_WORK TO COMPLETE_: Word for word, set down every line of the entries below from the line with "pink vase [161,271]" to the line with "yellow can [268,296] => nothing", including both, and no other line.

────────────────────────────────────────

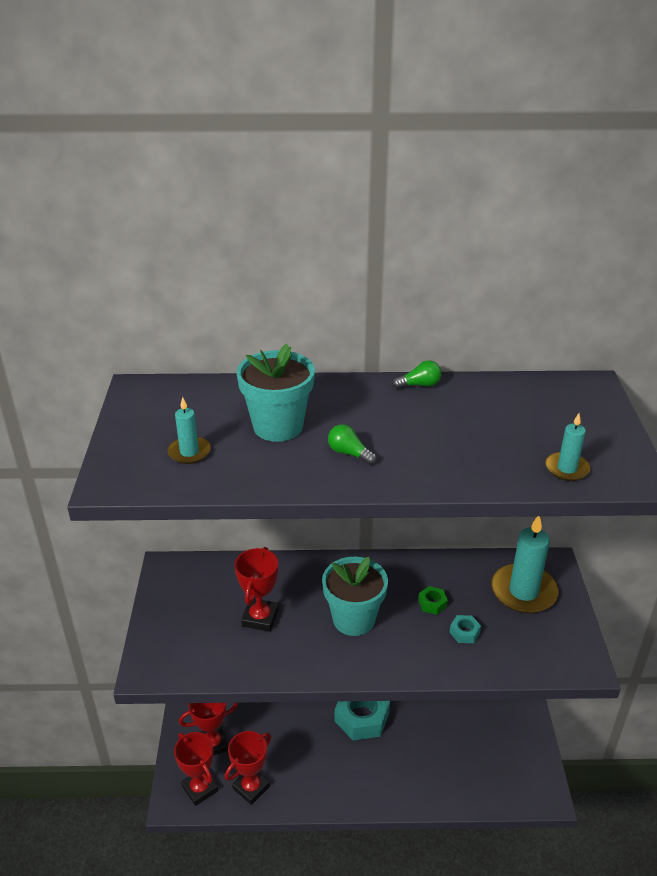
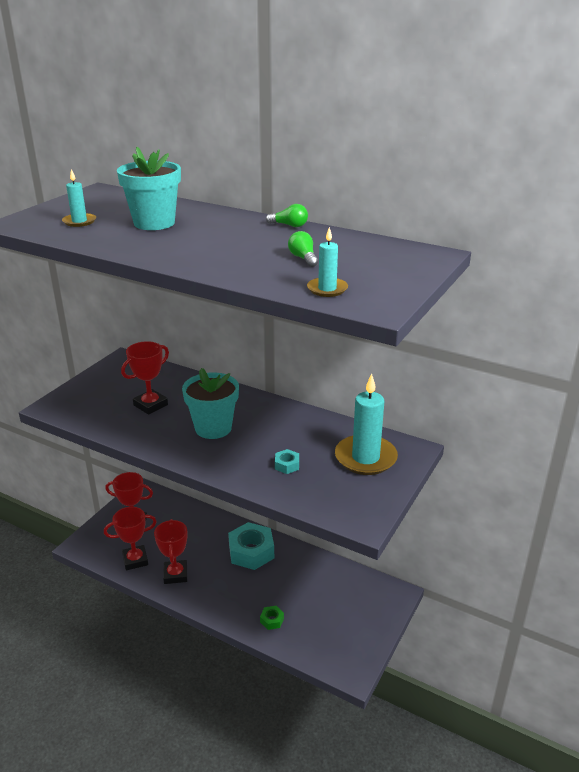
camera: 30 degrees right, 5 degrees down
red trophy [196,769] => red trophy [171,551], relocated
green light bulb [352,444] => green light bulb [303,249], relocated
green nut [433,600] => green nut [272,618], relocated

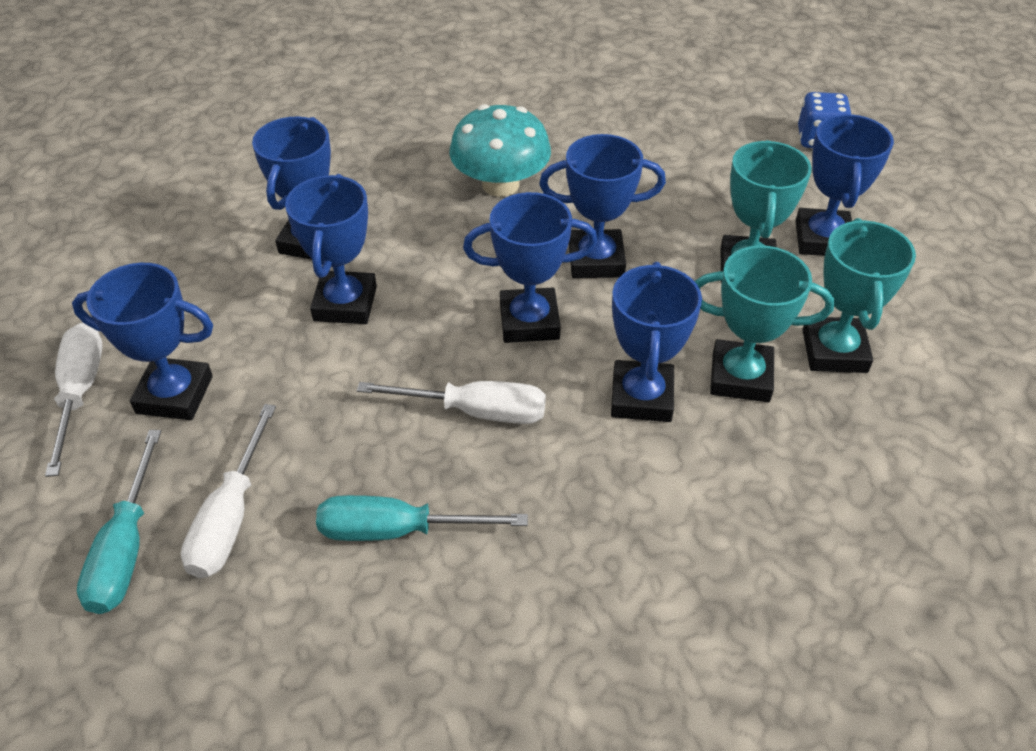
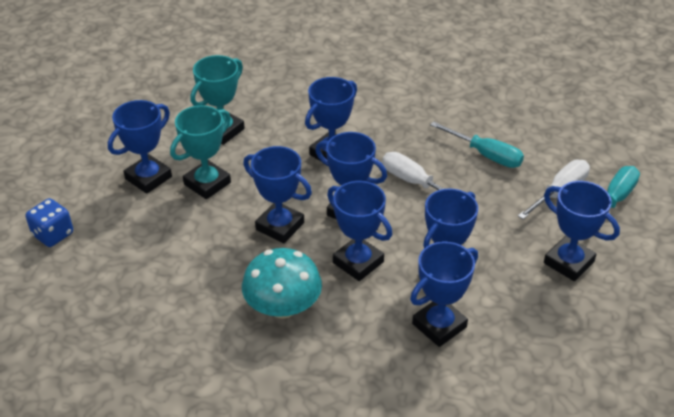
camera: 145 degrees left, 5 degrees down
white screwdriver [74,400] => nothing
turquoise trophy [764,323] => nothing
nothing => blue trophy [359,231]

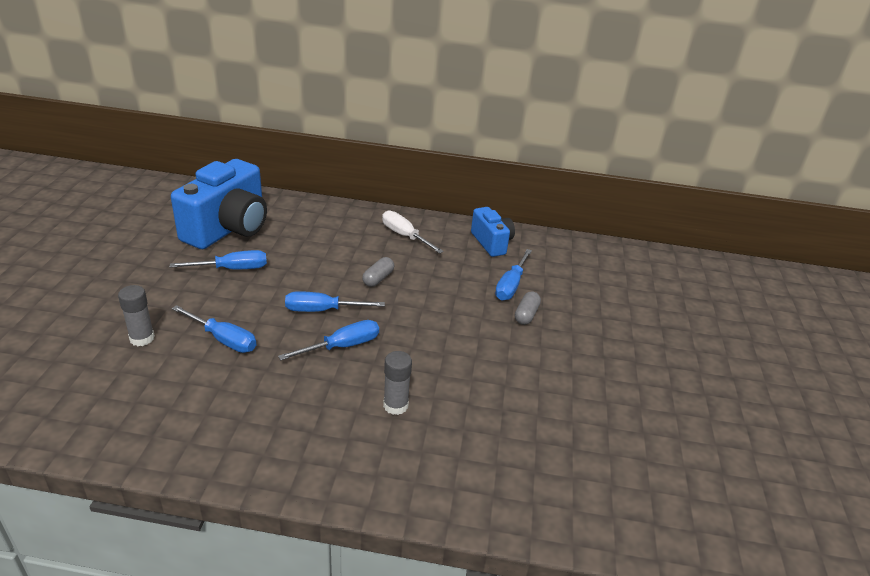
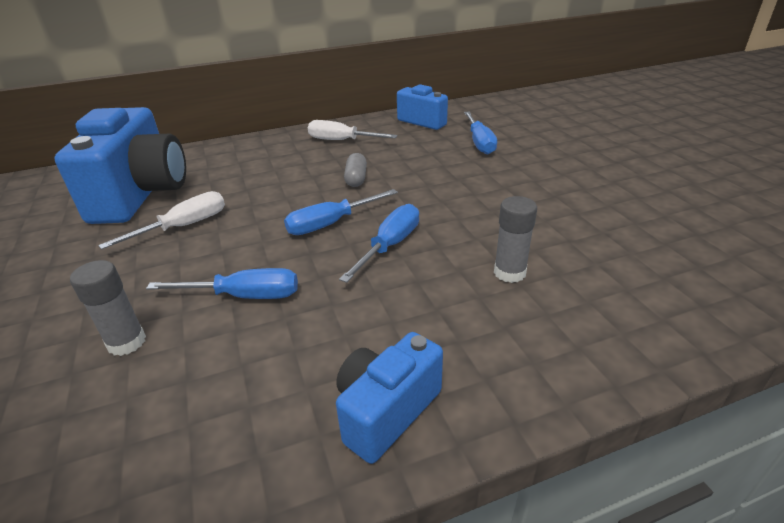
camera: 25 degrees left, 0 degrees up
blue screwdriver [218,259] => white screwdriver [161,220]
grey capsule [528,308] => nothing
nothing => blue camera [389,398]

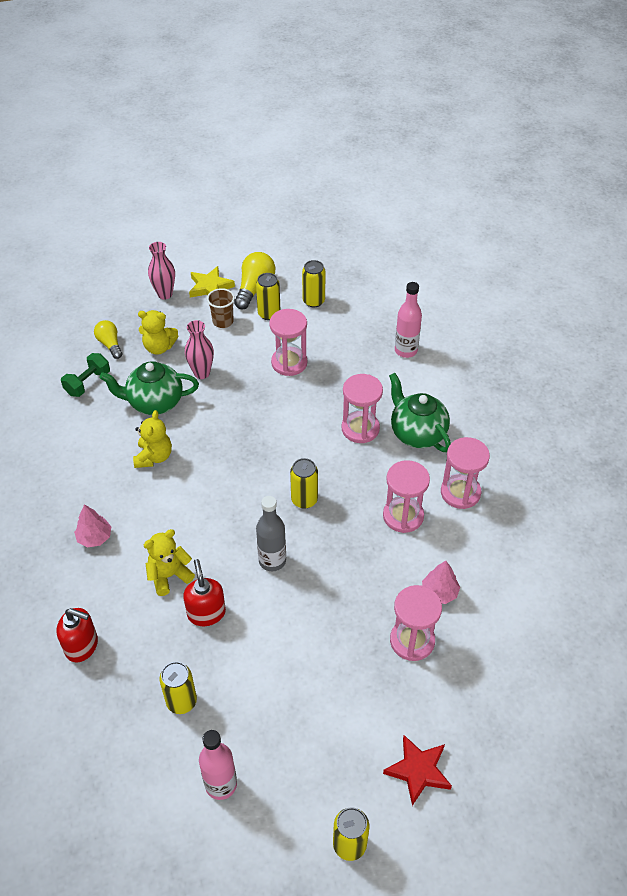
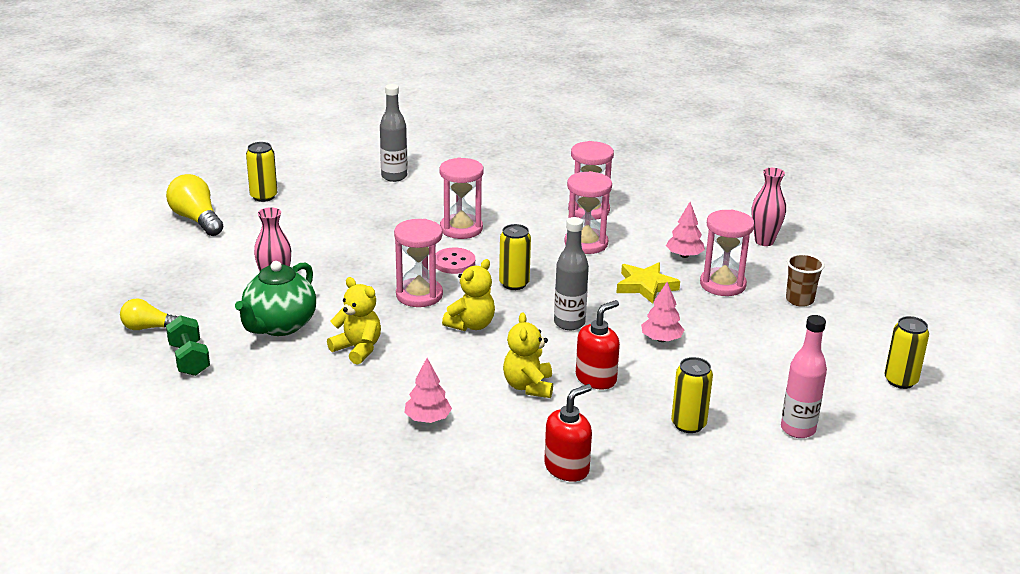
camera: 60 degrees left, 20 degrees down
yellow teddy bear [158,332] => yellow teddy bear [468,295], relocated
pink vase [161,271] => pink vase [769,207], relocated
red soap dispenser [204,592] => red soap dispenser [598,345], 120 degrees clockwise
yellow star [212,282] => yellow star [648,283], relocated
brown cup [221,308] => brown cup [805,280], relocated
yellow can [268,296] => nothing
pink hourglass [288,342] => pink hourglass [418,263], relocated
red star [417,770] => nothing
green teapot [420,412] => nothing
pink bottle [408,320] => grey bottle [394,133]
nothing => pink button [455,261]
nothing => pink tree [662,312]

────────────────────────────────────────

_THE ANSWER_:
pink vase [161,271] => pink vase [769,207], relocated
red soap dispenser [204,592] => red soap dispenser [598,345], 120 degrees clockwise
yellow star [212,282] => yellow star [648,283], relocated
brown cup [221,308] => brown cup [805,280], relocated
yellow can [268,296] => nothing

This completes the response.